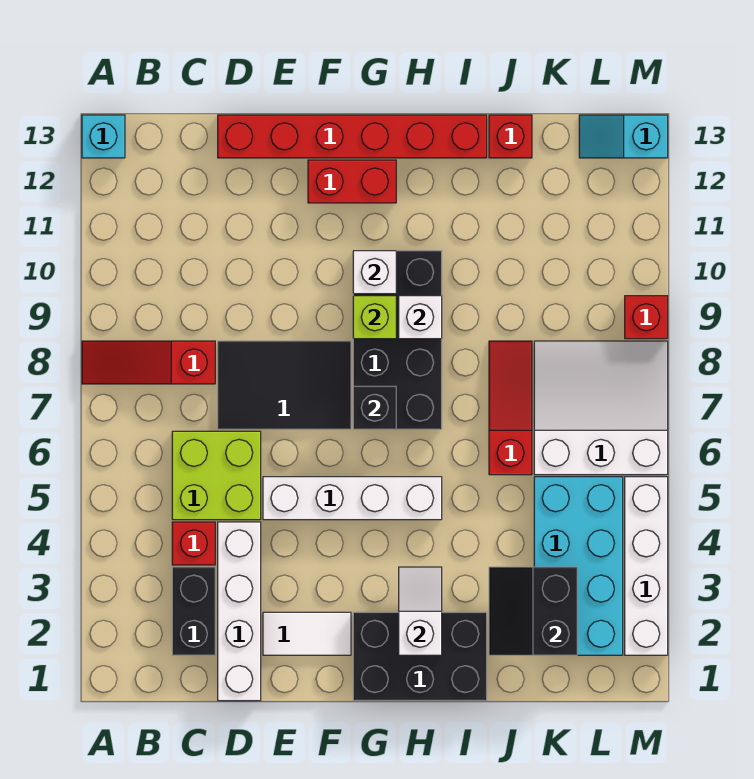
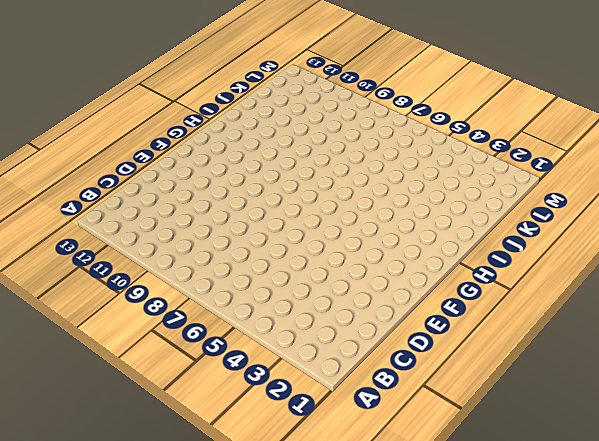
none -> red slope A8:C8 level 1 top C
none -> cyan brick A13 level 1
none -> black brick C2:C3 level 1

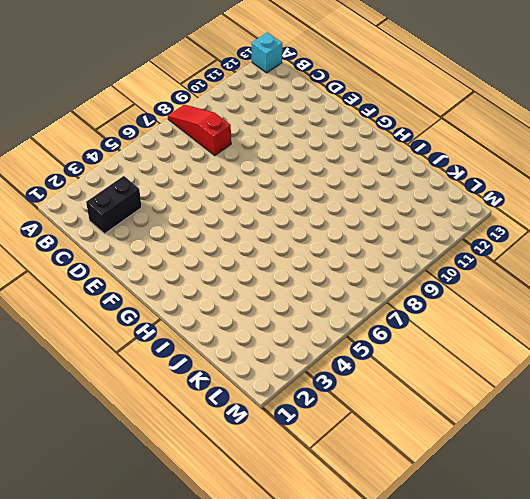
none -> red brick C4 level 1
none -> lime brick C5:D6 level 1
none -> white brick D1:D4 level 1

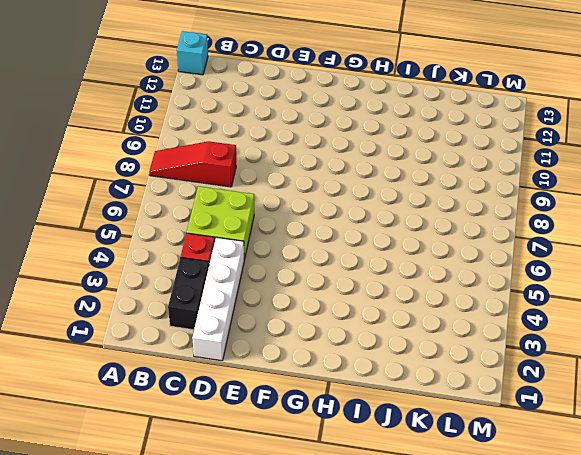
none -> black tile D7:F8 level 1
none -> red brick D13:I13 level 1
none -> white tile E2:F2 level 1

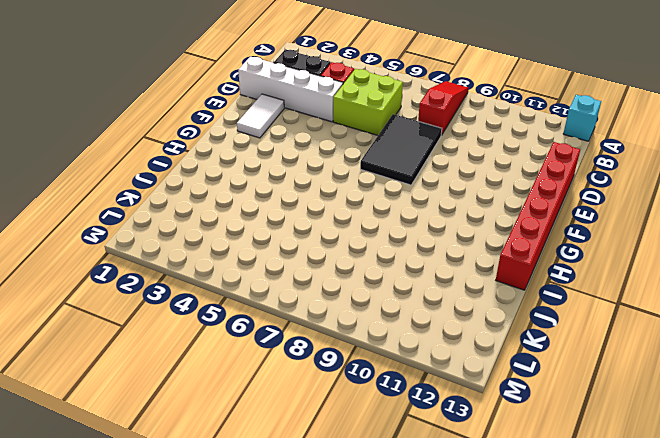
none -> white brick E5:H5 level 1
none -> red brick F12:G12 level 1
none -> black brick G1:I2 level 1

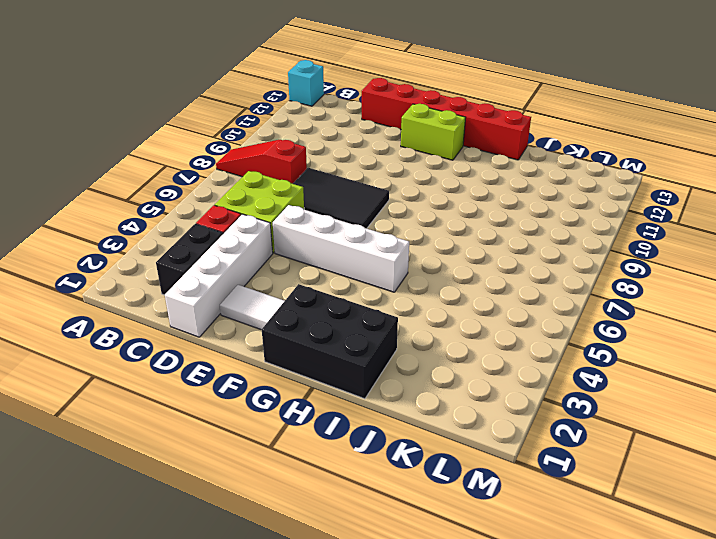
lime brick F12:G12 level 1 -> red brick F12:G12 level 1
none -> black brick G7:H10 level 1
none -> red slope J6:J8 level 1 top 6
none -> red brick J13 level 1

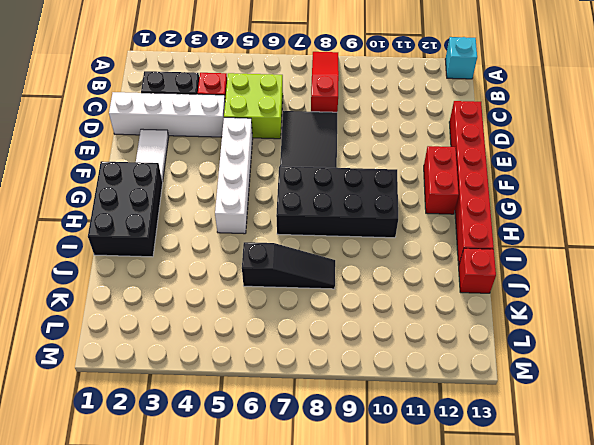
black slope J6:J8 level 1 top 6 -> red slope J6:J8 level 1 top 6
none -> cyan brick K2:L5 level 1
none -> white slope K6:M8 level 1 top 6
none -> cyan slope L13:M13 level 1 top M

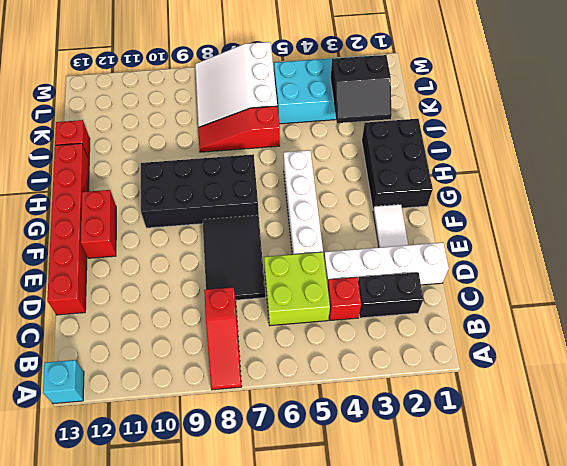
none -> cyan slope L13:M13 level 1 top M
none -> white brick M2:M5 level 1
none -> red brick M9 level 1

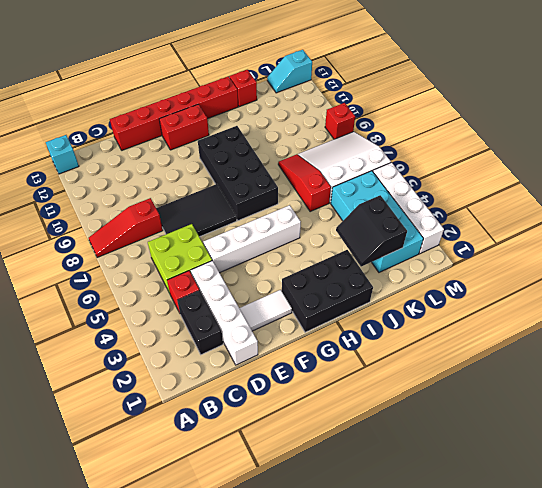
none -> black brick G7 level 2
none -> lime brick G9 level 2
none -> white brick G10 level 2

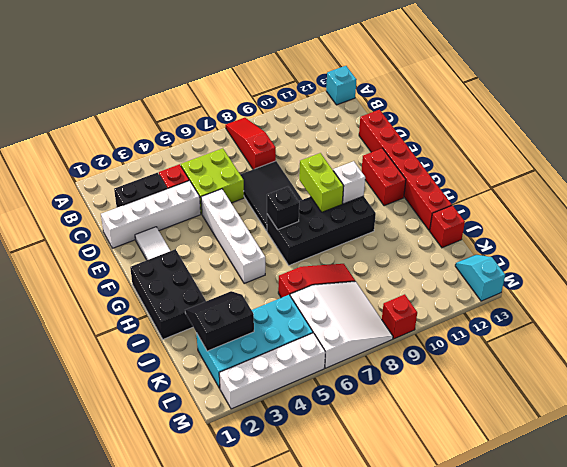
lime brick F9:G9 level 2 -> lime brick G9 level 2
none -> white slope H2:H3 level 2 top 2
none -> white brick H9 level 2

_ _ _

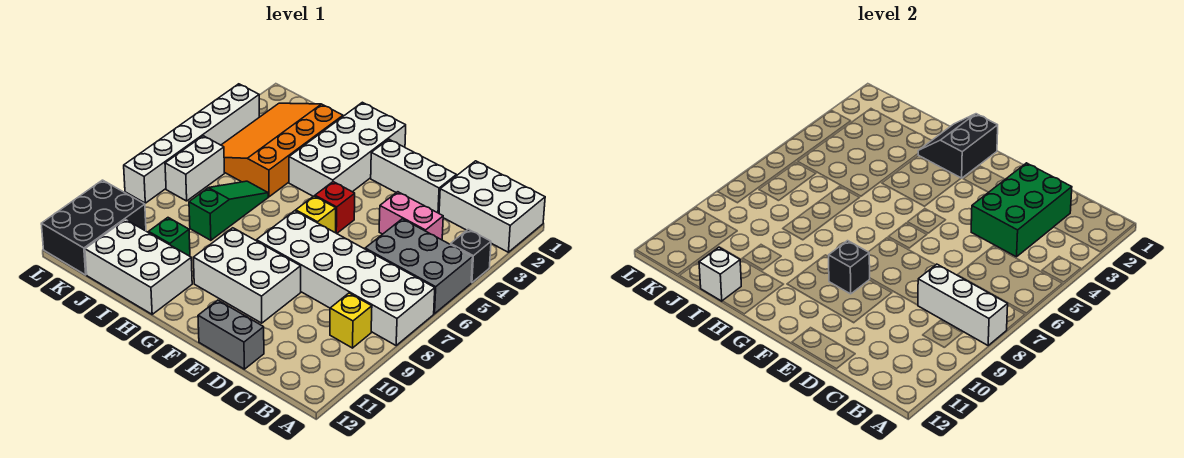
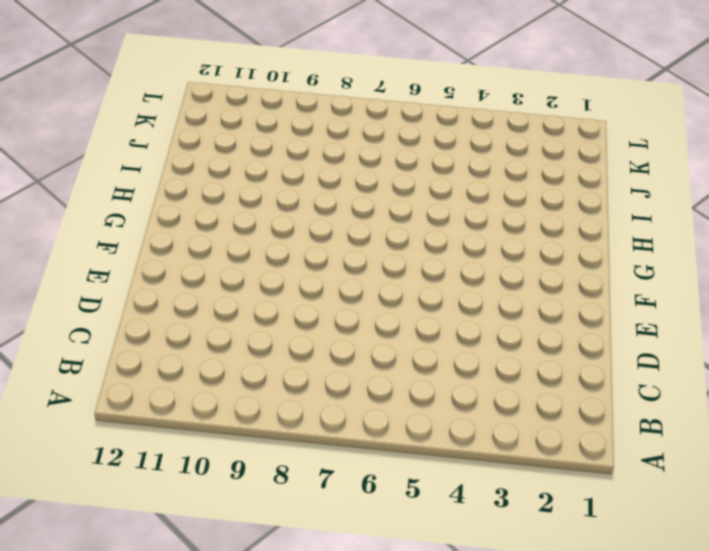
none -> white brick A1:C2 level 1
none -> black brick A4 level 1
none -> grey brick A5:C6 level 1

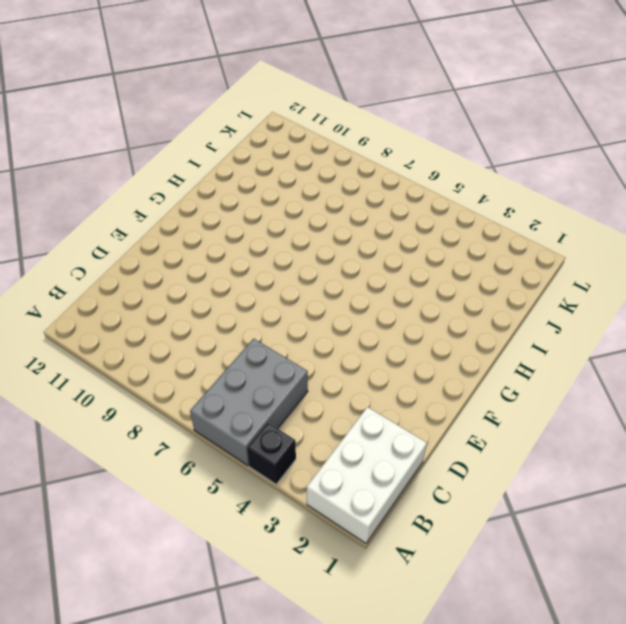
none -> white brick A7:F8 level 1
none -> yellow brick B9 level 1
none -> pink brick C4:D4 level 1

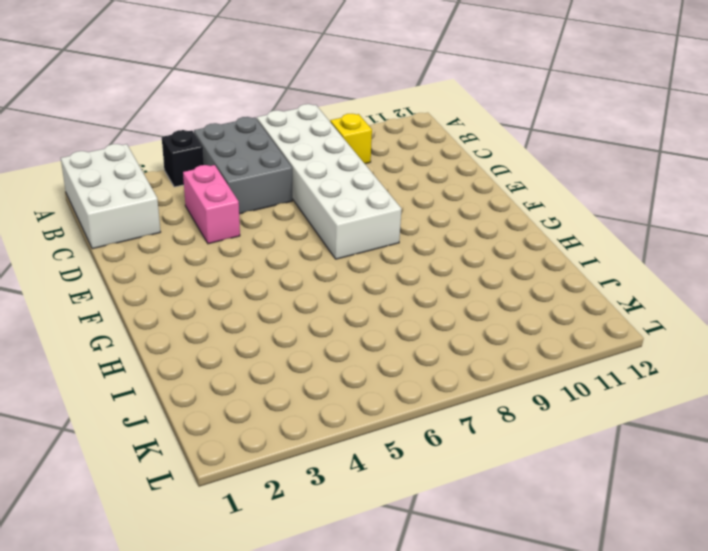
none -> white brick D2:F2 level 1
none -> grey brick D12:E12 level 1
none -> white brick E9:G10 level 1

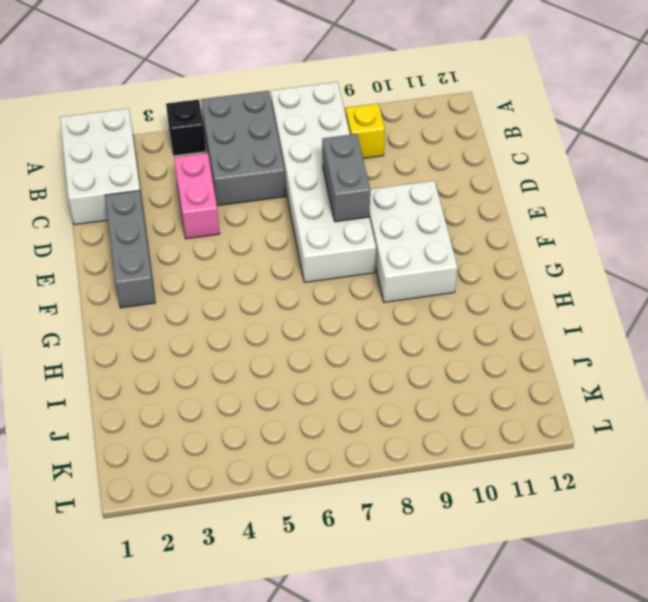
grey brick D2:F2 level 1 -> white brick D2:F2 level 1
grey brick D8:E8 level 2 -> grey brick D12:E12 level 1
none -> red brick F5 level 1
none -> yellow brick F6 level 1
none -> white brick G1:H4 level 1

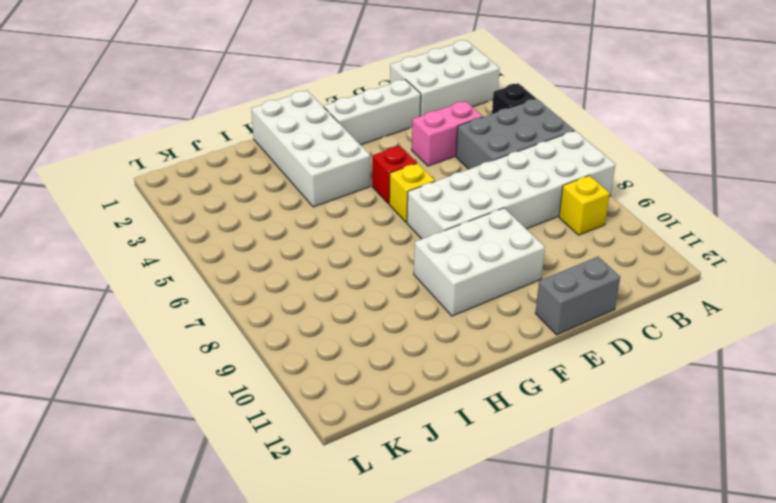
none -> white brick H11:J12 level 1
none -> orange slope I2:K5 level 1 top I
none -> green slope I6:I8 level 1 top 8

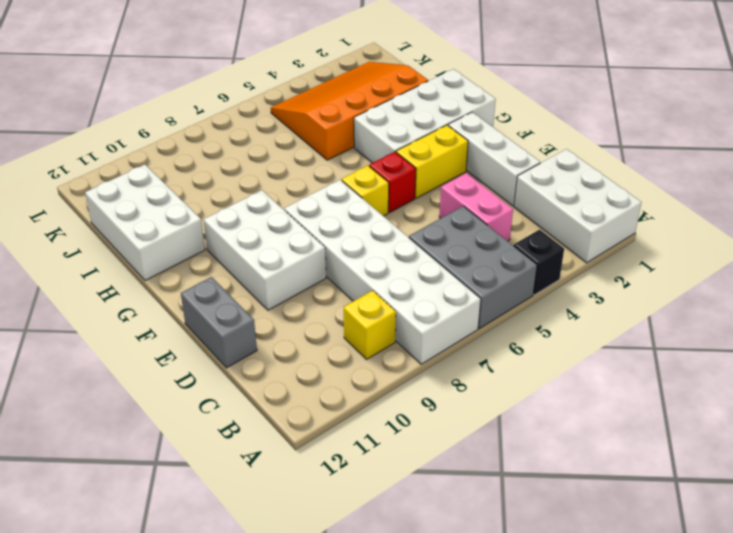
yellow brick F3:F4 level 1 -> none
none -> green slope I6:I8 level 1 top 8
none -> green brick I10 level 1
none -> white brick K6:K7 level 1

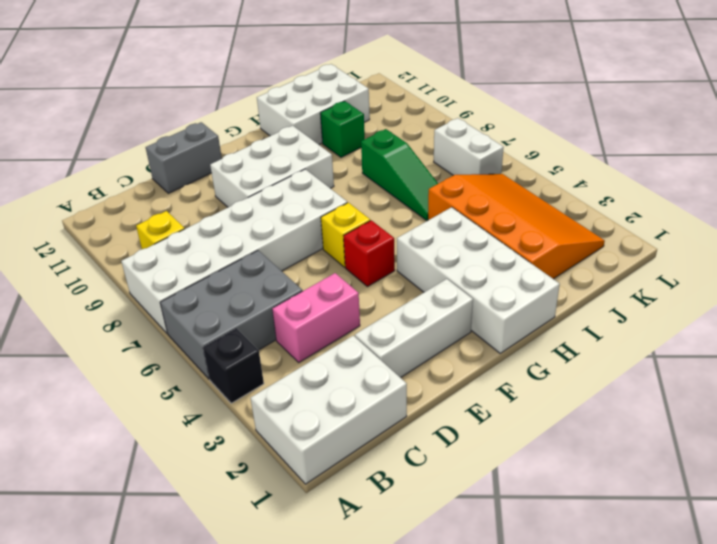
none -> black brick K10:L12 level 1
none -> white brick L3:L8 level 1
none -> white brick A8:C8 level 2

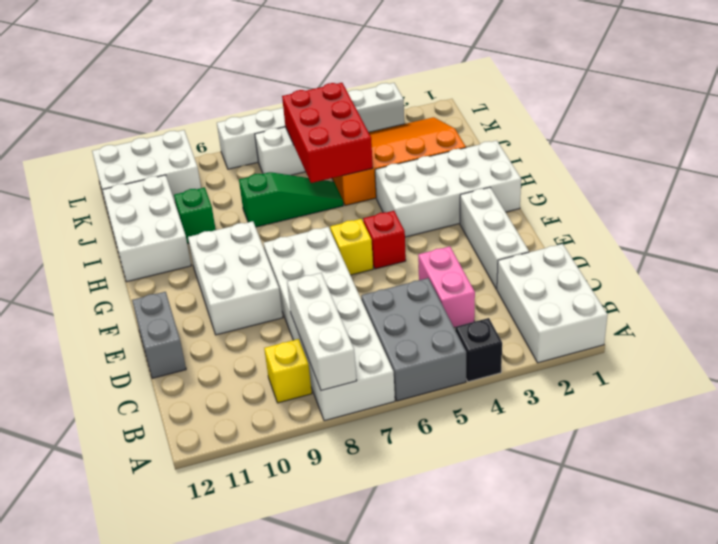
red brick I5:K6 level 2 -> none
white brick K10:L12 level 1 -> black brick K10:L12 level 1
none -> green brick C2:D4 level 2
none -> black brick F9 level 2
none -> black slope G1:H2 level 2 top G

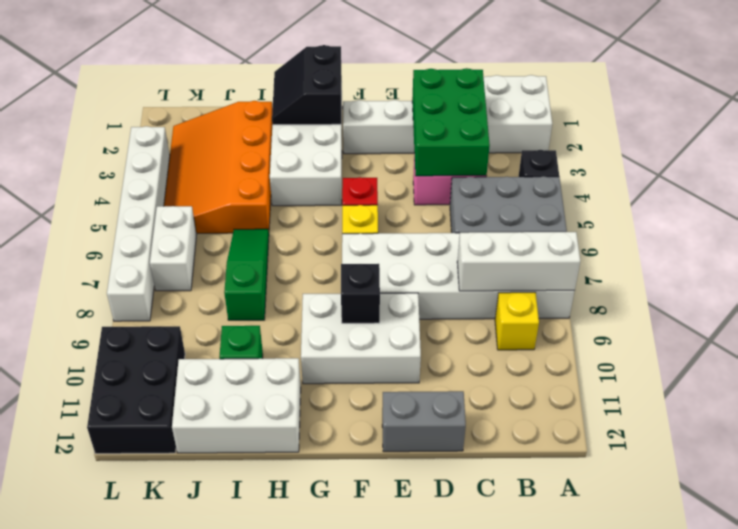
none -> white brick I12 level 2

_ _ _

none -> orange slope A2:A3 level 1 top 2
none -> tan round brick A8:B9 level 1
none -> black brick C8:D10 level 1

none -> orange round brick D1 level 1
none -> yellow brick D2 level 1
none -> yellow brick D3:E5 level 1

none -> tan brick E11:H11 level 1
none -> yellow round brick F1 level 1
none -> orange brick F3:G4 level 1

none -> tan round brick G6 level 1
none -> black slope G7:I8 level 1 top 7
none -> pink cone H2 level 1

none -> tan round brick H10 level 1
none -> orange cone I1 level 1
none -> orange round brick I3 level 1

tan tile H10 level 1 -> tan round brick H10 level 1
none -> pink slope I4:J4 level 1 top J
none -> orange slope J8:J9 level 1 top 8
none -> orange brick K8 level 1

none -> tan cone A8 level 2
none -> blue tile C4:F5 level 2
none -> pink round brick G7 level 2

_ _ _

* WHAT TO WORK ON: In the entries above, find each line that includes the string "green" and copy it.

* TASK RESULT:
none -> green slope I6:I8 level 1 top 8
none -> green slope I6:I8 level 1 top 8
none -> green brick I10 level 1
none -> green brick C2:D4 level 2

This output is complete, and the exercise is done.